→ Supplied material:
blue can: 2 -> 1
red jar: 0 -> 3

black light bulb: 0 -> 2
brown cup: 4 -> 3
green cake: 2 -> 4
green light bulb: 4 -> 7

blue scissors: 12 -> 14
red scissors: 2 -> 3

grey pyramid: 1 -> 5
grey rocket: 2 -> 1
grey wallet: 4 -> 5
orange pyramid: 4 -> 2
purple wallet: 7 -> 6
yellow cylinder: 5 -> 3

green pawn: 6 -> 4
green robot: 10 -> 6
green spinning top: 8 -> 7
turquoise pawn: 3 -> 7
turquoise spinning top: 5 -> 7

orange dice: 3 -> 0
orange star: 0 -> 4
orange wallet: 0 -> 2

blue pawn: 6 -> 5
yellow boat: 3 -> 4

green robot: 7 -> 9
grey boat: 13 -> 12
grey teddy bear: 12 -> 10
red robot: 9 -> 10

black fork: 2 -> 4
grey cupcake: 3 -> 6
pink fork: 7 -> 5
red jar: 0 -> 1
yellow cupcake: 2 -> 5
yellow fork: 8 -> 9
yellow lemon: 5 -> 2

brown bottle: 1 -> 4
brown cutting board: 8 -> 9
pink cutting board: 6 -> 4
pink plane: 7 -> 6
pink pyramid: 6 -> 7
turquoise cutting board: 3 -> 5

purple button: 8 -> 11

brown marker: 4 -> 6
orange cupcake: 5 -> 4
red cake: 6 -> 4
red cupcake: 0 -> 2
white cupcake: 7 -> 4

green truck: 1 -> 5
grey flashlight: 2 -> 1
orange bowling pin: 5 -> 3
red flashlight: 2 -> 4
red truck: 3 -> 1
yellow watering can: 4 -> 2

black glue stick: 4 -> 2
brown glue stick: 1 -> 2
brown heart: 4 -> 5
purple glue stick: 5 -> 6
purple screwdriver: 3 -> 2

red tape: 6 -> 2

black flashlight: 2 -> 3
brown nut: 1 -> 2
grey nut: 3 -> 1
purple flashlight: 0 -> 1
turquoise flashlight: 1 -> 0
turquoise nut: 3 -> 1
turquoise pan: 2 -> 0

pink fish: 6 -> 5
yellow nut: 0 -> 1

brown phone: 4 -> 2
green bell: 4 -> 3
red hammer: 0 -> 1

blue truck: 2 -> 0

→ Directions: From the records above, retype only the lines starting at the line that contains "grey pyramid: 1 -> 5" and ending at the line that contains "orange dice: 3 -> 0", both included.

→ Your response:
grey pyramid: 1 -> 5
grey rocket: 2 -> 1
grey wallet: 4 -> 5
orange pyramid: 4 -> 2
purple wallet: 7 -> 6
yellow cylinder: 5 -> 3

green pawn: 6 -> 4
green robot: 10 -> 6
green spinning top: 8 -> 7
turquoise pawn: 3 -> 7
turquoise spinning top: 5 -> 7

orange dice: 3 -> 0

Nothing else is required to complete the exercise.